### INSTRUCTIONS TO FOLLOW
Find "R12: none -> 47k (DGND, STG)" and "F202: 500mA (PWR_IN, VIN)" in the records below. Copy the lines holding them and every line between, exactly, and no others.

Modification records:
────────────────

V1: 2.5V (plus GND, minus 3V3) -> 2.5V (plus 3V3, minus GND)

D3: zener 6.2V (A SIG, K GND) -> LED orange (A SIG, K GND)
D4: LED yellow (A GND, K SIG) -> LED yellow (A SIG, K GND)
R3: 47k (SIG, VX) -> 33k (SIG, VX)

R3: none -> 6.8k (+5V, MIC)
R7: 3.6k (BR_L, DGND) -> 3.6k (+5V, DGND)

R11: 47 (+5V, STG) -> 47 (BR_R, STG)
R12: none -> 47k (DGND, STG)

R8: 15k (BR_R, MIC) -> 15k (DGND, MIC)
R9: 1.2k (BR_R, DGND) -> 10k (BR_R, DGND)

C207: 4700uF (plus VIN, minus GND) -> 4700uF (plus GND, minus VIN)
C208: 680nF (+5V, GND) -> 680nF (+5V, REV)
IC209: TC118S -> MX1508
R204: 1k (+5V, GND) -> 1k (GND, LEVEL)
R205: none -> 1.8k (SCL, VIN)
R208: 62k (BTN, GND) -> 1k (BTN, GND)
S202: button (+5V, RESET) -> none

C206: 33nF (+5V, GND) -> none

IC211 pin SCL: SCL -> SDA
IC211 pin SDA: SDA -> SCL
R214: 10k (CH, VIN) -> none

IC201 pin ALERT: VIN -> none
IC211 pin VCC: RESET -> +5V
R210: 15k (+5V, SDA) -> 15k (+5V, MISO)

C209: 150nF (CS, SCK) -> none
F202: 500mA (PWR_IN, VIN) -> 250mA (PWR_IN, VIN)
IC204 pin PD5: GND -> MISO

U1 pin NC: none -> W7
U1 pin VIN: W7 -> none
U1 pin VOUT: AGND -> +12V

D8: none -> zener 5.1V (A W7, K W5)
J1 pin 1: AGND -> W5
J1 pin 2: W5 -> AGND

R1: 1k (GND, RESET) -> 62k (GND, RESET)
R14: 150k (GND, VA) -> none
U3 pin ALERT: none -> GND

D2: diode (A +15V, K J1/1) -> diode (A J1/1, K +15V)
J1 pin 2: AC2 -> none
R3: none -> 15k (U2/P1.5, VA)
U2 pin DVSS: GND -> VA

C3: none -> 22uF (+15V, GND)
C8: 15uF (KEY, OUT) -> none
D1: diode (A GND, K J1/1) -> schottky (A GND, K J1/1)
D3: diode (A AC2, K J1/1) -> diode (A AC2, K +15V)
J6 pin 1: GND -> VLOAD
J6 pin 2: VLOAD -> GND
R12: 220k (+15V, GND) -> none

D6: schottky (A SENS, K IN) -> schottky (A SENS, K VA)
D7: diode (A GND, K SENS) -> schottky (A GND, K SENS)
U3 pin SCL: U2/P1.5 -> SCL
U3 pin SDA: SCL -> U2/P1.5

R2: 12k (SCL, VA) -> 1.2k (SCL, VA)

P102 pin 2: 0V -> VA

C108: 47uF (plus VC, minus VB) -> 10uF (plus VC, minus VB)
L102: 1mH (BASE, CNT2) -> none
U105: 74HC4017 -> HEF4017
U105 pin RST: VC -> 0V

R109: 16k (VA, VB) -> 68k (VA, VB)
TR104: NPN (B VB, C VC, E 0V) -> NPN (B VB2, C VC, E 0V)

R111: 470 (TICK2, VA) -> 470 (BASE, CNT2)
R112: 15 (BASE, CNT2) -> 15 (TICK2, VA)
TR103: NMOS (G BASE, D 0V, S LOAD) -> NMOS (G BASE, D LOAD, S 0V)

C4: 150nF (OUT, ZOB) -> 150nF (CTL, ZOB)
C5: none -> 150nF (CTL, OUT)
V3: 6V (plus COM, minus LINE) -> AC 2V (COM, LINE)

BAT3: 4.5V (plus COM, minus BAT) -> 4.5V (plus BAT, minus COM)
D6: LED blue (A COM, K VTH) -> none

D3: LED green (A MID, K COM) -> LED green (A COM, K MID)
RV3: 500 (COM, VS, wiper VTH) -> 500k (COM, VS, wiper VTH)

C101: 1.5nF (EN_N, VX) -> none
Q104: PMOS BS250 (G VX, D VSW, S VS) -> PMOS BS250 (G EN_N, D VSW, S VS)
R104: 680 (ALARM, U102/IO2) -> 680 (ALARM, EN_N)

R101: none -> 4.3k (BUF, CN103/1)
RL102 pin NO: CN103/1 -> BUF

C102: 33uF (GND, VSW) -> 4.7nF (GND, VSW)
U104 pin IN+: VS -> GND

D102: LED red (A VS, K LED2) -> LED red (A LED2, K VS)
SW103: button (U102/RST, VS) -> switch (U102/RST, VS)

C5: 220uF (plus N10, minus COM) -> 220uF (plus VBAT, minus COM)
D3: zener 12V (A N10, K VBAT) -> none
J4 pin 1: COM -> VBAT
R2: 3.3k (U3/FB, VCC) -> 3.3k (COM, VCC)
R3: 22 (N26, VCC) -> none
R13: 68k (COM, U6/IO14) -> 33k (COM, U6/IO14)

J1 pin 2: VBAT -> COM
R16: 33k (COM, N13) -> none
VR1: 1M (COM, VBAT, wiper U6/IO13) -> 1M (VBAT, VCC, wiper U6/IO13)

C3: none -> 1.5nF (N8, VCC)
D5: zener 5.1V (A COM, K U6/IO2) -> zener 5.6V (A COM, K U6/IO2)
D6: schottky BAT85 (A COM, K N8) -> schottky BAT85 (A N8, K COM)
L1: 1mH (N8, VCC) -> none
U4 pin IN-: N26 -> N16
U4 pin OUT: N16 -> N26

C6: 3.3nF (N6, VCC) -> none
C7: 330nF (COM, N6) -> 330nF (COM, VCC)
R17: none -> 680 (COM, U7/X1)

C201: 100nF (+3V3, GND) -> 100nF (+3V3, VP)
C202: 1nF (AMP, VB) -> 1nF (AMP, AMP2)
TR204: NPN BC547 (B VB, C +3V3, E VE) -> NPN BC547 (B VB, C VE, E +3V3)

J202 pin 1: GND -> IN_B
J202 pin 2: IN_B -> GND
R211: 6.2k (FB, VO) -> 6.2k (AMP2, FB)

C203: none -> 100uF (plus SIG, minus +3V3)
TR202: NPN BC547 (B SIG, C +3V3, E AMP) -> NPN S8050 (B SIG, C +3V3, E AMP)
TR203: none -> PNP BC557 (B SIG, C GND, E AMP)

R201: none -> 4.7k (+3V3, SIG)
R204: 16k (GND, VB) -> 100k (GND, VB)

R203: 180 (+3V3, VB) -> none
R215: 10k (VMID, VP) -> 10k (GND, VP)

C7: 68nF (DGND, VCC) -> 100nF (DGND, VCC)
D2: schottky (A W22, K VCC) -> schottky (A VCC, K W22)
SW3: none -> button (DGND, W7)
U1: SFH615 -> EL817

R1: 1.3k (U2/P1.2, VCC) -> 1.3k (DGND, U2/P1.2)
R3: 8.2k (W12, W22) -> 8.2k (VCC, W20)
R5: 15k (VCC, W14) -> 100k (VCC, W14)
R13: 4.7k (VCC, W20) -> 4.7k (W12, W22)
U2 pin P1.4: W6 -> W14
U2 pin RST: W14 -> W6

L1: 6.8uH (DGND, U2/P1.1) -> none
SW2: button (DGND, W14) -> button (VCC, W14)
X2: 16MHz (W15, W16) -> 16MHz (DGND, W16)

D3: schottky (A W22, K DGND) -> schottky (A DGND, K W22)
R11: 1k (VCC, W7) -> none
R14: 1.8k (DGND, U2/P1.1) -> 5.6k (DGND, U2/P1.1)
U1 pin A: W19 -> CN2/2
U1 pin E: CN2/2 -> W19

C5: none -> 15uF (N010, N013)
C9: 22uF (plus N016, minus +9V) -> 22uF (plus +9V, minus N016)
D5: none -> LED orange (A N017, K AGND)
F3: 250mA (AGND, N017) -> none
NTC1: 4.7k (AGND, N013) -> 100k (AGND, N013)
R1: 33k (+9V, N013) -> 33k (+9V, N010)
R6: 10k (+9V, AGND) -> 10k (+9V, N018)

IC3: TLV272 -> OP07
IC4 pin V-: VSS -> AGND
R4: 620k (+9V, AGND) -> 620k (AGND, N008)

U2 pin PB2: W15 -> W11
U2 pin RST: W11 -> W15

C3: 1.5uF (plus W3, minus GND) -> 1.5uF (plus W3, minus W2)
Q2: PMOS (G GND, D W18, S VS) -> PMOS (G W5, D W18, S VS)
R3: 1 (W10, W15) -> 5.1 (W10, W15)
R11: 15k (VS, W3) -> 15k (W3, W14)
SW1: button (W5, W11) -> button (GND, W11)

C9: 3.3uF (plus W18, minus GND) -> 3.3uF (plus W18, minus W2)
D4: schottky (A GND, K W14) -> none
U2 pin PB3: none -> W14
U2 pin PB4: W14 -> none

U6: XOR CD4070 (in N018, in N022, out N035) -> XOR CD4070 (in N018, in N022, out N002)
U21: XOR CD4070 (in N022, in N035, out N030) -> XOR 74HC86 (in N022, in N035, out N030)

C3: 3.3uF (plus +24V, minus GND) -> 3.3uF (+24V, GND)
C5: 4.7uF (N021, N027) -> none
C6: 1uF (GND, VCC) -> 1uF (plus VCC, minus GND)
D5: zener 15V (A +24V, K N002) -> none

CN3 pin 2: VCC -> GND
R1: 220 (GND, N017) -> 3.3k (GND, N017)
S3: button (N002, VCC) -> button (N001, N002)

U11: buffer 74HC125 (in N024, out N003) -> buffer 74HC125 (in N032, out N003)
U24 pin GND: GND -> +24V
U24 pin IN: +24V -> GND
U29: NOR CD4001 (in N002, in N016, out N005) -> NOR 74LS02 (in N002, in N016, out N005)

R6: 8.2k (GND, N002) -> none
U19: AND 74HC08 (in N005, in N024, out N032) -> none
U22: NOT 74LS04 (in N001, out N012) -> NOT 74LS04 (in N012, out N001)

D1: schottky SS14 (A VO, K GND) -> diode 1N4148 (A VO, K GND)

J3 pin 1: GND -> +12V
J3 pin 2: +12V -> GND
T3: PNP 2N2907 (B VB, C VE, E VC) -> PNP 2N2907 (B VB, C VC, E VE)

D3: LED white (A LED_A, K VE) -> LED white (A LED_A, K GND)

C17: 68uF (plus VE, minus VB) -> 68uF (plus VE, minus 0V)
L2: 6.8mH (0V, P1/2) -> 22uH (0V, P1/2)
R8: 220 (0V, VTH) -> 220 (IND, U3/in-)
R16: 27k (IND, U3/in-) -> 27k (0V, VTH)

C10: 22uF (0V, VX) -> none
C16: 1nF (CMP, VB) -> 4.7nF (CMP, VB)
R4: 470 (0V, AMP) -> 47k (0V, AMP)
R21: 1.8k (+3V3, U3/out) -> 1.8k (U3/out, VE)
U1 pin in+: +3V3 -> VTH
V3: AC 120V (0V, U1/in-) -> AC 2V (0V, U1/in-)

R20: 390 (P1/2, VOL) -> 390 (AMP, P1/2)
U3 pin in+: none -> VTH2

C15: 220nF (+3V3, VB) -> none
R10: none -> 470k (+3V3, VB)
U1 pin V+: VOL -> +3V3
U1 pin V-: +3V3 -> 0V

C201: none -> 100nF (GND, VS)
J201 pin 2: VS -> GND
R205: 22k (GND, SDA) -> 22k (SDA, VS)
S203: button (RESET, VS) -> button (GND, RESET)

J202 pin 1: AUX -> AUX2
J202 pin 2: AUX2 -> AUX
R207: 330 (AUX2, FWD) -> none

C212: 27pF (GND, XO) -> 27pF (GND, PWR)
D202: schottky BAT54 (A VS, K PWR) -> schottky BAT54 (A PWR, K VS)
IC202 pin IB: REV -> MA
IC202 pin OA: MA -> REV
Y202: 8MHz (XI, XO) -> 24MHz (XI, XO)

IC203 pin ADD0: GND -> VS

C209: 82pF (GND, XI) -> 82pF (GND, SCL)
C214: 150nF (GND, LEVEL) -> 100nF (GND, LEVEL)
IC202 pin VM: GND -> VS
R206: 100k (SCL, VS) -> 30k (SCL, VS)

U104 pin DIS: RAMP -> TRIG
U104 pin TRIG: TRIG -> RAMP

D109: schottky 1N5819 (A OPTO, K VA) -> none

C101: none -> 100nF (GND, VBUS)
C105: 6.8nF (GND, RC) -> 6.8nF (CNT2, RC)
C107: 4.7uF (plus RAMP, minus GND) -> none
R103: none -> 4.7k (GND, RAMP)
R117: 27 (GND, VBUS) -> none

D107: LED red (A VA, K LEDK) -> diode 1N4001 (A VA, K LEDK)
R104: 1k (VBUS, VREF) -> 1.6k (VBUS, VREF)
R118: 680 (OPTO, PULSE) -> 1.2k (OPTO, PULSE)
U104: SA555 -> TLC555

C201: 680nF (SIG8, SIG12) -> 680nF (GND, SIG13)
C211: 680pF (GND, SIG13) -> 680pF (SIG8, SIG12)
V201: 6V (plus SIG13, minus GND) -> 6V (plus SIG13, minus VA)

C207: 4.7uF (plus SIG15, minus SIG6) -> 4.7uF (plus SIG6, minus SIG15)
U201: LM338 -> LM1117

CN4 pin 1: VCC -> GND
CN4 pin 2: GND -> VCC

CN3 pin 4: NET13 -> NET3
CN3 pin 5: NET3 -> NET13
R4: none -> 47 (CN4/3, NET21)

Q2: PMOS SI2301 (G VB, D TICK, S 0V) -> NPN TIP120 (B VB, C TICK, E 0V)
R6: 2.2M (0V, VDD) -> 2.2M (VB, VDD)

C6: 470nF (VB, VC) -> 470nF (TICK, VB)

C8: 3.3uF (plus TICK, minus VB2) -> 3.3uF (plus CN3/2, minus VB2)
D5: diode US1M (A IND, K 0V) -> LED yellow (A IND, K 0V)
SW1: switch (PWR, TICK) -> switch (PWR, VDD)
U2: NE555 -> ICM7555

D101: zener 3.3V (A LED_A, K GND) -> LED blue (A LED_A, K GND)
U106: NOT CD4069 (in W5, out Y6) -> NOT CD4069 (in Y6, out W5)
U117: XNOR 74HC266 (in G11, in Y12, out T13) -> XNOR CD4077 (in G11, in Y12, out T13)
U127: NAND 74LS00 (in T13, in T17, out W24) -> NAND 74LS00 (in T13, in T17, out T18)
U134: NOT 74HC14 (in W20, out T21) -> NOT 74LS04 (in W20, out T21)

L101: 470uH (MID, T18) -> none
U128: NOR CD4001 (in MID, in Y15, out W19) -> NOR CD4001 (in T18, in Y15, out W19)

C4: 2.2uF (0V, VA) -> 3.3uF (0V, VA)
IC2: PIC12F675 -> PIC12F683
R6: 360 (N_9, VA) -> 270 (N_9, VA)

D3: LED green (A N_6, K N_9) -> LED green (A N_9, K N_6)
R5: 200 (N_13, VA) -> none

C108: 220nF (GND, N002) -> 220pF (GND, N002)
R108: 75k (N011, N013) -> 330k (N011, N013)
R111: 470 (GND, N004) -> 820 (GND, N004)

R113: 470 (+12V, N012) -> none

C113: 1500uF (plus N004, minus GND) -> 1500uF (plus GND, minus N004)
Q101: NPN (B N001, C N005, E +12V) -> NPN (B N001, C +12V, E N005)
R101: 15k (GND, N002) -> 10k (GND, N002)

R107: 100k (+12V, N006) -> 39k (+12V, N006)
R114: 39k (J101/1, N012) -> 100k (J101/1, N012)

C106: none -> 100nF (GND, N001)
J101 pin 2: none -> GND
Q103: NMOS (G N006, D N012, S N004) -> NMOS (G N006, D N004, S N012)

────────────────

### YOUR SOLUTION
R12: none -> 47k (DGND, STG)

R8: 15k (BR_R, MIC) -> 15k (DGND, MIC)
R9: 1.2k (BR_R, DGND) -> 10k (BR_R, DGND)

C207: 4700uF (plus VIN, minus GND) -> 4700uF (plus GND, minus VIN)
C208: 680nF (+5V, GND) -> 680nF (+5V, REV)
IC209: TC118S -> MX1508
R204: 1k (+5V, GND) -> 1k (GND, LEVEL)
R205: none -> 1.8k (SCL, VIN)
R208: 62k (BTN, GND) -> 1k (BTN, GND)
S202: button (+5V, RESET) -> none

C206: 33nF (+5V, GND) -> none

IC211 pin SCL: SCL -> SDA
IC211 pin SDA: SDA -> SCL
R214: 10k (CH, VIN) -> none

IC201 pin ALERT: VIN -> none
IC211 pin VCC: RESET -> +5V
R210: 15k (+5V, SDA) -> 15k (+5V, MISO)

C209: 150nF (CS, SCK) -> none
F202: 500mA (PWR_IN, VIN) -> 250mA (PWR_IN, VIN)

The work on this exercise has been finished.